• What you should do: From the top of the entries below through the line containing "(250, 199) = (198, 149): purple hat -> none", return every line exactly as written, please, and stop there.

Dataset excerpts:
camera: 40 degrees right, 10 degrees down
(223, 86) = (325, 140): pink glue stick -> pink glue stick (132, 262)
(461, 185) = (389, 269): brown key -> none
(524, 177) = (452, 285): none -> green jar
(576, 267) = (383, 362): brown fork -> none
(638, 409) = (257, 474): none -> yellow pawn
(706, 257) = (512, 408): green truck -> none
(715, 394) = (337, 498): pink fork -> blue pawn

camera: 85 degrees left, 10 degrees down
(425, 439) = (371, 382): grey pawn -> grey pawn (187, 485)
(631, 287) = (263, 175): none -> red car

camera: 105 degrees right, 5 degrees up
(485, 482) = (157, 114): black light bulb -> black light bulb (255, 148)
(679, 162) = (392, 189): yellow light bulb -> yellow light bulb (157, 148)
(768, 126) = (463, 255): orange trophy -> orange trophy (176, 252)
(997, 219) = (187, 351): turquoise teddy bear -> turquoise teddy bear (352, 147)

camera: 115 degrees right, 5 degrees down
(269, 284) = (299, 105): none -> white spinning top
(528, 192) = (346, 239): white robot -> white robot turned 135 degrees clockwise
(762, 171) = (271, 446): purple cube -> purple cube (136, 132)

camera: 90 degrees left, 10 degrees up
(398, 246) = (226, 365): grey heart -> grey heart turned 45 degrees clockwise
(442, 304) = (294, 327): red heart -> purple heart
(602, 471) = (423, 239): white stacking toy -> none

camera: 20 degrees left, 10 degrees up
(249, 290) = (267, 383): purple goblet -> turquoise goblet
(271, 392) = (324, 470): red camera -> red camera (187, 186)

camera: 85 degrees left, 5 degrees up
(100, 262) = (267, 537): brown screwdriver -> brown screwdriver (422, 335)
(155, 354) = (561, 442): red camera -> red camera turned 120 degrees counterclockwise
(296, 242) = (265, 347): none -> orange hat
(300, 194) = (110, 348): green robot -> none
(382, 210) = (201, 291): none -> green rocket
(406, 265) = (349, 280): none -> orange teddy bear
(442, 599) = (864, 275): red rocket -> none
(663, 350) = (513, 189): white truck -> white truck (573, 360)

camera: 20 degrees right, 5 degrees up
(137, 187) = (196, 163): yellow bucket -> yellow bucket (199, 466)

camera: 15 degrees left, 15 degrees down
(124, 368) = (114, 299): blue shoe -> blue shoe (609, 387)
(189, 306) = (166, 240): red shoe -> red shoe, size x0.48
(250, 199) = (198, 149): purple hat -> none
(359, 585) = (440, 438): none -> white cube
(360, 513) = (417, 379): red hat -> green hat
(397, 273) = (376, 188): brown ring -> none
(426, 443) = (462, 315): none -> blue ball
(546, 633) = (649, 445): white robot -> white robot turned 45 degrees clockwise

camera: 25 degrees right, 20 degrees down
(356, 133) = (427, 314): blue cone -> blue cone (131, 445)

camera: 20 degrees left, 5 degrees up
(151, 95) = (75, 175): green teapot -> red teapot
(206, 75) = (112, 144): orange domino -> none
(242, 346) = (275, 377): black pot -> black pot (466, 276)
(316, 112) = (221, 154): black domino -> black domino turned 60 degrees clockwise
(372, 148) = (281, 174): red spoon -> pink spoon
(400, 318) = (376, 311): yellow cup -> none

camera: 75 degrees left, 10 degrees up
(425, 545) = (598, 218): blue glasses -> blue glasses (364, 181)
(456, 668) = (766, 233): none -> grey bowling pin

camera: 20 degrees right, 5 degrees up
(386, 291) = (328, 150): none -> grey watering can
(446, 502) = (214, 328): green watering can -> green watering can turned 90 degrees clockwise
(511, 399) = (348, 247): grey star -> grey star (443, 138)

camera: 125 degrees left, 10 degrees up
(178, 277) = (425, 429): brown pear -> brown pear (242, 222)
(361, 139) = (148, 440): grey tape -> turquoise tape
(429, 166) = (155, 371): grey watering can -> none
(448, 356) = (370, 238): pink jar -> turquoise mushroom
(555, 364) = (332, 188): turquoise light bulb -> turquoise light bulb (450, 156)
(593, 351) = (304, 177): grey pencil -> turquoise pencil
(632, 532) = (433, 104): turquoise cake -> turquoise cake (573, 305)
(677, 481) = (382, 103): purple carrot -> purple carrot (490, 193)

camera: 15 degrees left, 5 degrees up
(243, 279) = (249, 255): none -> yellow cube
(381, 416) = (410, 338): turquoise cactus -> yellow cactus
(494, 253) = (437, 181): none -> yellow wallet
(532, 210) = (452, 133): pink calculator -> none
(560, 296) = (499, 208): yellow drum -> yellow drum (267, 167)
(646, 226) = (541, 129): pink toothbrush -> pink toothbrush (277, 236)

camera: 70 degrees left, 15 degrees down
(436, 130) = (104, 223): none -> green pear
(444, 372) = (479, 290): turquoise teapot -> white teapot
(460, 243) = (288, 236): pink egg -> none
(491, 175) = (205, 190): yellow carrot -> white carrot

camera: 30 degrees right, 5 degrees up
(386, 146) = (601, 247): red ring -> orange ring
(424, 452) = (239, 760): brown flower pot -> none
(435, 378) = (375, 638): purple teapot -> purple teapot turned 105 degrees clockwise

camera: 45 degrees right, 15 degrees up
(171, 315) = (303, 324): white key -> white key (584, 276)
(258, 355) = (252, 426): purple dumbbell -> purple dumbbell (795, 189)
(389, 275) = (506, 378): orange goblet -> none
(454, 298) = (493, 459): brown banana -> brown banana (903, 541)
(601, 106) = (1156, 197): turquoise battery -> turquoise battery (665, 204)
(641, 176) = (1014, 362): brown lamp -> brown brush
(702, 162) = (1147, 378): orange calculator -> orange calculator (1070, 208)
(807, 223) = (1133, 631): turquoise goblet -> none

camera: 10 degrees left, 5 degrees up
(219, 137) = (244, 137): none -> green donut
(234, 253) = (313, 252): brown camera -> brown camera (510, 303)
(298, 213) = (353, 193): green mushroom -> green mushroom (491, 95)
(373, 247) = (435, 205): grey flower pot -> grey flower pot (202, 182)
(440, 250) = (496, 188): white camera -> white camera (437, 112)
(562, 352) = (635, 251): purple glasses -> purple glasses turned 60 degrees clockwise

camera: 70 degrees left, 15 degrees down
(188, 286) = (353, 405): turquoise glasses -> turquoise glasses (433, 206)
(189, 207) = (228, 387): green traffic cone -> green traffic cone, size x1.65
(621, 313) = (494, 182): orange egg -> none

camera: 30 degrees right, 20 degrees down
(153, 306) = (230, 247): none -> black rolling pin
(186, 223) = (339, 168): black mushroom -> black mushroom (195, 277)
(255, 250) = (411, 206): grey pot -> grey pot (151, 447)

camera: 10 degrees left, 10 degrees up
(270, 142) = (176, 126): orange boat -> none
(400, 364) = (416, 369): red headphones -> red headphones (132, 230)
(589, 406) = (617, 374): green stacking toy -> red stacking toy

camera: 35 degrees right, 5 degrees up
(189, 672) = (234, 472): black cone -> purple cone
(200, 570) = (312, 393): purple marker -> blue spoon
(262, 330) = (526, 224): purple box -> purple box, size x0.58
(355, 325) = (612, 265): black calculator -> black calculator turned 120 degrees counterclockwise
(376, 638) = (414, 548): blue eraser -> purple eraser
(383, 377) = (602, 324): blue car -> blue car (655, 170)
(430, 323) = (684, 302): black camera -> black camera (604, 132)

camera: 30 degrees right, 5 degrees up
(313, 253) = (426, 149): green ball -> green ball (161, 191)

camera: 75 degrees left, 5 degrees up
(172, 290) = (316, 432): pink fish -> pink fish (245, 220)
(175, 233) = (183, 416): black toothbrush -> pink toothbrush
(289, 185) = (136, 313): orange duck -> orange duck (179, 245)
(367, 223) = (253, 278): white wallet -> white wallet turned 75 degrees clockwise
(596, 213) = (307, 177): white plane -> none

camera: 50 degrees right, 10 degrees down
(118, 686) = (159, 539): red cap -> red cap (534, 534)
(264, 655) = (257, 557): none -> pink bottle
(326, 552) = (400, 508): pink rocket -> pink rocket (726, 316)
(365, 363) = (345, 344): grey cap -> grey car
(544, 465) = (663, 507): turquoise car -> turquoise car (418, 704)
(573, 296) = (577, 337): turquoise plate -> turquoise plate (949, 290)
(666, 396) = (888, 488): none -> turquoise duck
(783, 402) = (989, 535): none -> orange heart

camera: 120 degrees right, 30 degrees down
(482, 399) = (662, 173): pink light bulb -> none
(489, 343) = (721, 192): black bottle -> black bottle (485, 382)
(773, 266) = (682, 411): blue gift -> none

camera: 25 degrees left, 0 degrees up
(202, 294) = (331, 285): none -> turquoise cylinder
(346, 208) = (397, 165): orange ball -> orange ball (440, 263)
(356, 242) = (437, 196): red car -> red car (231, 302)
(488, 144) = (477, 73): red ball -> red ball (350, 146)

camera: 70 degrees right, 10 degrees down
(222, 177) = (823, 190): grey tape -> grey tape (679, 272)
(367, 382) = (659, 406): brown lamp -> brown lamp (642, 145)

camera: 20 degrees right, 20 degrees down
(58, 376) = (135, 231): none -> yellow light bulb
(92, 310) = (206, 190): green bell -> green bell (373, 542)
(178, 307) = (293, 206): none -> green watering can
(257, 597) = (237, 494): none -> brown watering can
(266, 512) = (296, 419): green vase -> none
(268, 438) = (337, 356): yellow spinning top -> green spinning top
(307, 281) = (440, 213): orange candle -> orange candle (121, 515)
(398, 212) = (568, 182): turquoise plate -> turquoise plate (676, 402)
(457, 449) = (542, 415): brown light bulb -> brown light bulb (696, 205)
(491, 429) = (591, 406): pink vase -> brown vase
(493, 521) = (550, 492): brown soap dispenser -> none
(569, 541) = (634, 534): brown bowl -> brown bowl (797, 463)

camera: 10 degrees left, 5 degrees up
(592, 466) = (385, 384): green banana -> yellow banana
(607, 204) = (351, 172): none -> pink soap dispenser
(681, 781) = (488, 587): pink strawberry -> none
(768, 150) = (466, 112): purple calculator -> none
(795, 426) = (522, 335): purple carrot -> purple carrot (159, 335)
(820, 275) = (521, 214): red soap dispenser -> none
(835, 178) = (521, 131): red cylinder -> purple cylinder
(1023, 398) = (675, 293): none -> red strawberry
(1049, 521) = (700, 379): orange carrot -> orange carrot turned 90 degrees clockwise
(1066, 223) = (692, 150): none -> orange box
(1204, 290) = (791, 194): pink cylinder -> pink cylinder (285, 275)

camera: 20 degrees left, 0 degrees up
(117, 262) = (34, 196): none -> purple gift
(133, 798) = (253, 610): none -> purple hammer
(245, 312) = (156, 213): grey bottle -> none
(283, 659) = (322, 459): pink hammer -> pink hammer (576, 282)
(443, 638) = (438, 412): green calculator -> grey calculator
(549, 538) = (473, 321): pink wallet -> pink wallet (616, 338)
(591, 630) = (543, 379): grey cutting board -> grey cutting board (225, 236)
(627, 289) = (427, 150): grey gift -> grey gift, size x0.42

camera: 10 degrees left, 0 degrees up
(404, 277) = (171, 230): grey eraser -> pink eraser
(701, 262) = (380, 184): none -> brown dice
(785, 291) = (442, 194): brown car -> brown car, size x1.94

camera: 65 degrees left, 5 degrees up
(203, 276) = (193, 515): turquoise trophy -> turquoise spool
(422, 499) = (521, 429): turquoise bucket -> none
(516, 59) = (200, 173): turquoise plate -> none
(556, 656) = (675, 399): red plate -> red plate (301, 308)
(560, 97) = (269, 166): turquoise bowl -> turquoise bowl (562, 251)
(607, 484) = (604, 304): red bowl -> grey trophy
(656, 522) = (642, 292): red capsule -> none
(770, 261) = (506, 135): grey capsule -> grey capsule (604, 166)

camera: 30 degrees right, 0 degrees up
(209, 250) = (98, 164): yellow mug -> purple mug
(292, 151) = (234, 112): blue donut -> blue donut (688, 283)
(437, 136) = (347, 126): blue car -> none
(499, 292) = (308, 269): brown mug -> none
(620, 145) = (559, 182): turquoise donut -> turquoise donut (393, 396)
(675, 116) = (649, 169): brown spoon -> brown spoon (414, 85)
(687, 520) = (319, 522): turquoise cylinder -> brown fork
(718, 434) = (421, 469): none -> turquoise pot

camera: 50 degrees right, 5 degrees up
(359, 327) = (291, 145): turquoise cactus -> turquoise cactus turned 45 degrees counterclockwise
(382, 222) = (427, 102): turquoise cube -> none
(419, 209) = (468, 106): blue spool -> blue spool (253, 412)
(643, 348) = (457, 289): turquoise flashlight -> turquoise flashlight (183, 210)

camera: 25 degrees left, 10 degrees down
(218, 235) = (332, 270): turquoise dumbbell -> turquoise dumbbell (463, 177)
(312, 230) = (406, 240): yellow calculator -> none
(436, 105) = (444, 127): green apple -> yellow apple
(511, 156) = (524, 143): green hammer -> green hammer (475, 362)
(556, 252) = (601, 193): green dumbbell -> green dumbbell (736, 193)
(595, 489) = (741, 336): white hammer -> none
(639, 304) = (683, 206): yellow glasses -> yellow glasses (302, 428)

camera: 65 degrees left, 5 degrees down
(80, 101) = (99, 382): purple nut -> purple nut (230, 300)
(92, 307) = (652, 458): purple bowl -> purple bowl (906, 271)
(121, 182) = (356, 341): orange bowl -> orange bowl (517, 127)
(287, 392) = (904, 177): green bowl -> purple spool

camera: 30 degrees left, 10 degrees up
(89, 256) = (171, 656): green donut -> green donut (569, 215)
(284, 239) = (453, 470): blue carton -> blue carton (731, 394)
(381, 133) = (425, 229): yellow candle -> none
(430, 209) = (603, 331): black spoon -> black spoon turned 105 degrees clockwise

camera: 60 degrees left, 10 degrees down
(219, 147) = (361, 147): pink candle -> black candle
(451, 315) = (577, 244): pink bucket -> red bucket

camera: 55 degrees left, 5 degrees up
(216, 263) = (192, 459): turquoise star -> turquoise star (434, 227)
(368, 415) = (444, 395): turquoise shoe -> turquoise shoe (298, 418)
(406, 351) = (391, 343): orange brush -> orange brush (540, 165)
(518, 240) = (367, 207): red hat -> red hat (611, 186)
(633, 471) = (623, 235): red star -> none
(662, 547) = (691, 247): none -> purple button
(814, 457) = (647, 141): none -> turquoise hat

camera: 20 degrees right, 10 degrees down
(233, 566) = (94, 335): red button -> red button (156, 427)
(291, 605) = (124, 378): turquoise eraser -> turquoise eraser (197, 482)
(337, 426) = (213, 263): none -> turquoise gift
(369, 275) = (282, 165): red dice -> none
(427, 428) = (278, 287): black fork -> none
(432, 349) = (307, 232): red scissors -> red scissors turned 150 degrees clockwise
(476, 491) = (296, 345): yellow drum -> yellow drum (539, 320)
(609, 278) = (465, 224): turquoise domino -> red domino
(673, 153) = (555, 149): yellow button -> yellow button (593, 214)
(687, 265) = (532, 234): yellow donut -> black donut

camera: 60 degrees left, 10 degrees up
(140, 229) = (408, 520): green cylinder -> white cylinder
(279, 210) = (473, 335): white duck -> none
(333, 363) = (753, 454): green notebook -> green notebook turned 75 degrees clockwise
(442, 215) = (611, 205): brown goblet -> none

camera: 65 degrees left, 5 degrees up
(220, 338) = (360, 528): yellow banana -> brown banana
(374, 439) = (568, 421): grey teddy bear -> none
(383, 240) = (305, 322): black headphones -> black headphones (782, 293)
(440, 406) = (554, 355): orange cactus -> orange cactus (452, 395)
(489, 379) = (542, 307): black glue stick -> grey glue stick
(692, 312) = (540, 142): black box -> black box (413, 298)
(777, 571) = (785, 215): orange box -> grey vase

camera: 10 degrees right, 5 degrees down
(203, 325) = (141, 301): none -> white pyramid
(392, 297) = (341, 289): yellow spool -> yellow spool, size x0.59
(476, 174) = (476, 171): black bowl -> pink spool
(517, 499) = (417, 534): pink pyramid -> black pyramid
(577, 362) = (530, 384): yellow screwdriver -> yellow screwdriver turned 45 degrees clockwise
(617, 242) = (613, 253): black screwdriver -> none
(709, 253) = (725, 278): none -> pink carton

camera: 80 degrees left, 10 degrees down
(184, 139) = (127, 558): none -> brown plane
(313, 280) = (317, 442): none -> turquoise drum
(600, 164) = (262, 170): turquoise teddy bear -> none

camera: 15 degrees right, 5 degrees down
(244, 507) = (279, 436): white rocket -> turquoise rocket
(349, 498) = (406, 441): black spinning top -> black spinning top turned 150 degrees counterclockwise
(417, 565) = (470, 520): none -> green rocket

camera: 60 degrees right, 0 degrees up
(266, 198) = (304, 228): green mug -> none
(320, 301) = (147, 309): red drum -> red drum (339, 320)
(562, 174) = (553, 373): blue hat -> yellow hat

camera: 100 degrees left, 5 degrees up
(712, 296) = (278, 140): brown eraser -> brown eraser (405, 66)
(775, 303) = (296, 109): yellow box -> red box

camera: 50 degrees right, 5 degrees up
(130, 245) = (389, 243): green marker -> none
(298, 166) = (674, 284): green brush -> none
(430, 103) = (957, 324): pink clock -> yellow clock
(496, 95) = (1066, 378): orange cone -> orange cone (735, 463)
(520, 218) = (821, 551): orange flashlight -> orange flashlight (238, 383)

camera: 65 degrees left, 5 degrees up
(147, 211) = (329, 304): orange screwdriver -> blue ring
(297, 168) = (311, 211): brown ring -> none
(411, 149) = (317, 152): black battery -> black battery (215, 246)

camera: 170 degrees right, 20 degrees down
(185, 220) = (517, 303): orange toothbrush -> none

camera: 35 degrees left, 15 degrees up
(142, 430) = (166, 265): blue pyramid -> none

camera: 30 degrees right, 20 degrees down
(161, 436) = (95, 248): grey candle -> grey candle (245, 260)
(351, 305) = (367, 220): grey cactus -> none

• Written solution:
camera: 40 degrees right, 10 degrees down
(223, 86) = (325, 140): pink glue stick -> pink glue stick (132, 262)
(461, 185) = (389, 269): brown key -> none
(524, 177) = (452, 285): none -> green jar
(576, 267) = (383, 362): brown fork -> none
(638, 409) = (257, 474): none -> yellow pawn
(706, 257) = (512, 408): green truck -> none
(715, 394) = (337, 498): pink fork -> blue pawn

camera: 85 degrees left, 10 degrees down
(425, 439) = (371, 382): grey pawn -> grey pawn (187, 485)
(631, 287) = (263, 175): none -> red car

camera: 105 degrees right, 5 degrees up
(485, 482) = (157, 114): black light bulb -> black light bulb (255, 148)
(679, 162) = (392, 189): yellow light bulb -> yellow light bulb (157, 148)
(768, 126) = (463, 255): orange trophy -> orange trophy (176, 252)
(997, 219) = (187, 351): turquoise teddy bear -> turquoise teddy bear (352, 147)

camera: 115 degrees right, 5 degrees down
(269, 284) = (299, 105): none -> white spinning top
(528, 192) = (346, 239): white robot -> white robot turned 135 degrees clockwise
(762, 171) = (271, 446): purple cube -> purple cube (136, 132)

camera: 90 degrees left, 10 degrees up
(398, 246) = (226, 365): grey heart -> grey heart turned 45 degrees clockwise
(442, 304) = (294, 327): red heart -> purple heart
(602, 471) = (423, 239): white stacking toy -> none

camera: 20 degrees left, 10 degrees up
(249, 290) = (267, 383): purple goblet -> turquoise goblet
(271, 392) = (324, 470): red camera -> red camera (187, 186)

camera: 85 degrees left, 5 degrees up
(100, 262) = (267, 537): brown screwdriver -> brown screwdriver (422, 335)
(155, 354) = (561, 442): red camera -> red camera turned 120 degrees counterclockwise
(296, 242) = (265, 347): none -> orange hat
(300, 194) = (110, 348): green robot -> none
(382, 210) = (201, 291): none -> green rocket
(406, 265) = (349, 280): none -> orange teddy bear
(442, 599) = (864, 275): red rocket -> none
(663, 350) = (513, 189): white truck -> white truck (573, 360)

camera: 20 degrees right, 5 degrees up
(137, 187) = (196, 163): yellow bucket -> yellow bucket (199, 466)

camera: 15 degrees left, 15 degrees down
(124, 368) = (114, 299): blue shoe -> blue shoe (609, 387)
(189, 306) = (166, 240): red shoe -> red shoe, size x0.48
(250, 199) = (198, 149): purple hat -> none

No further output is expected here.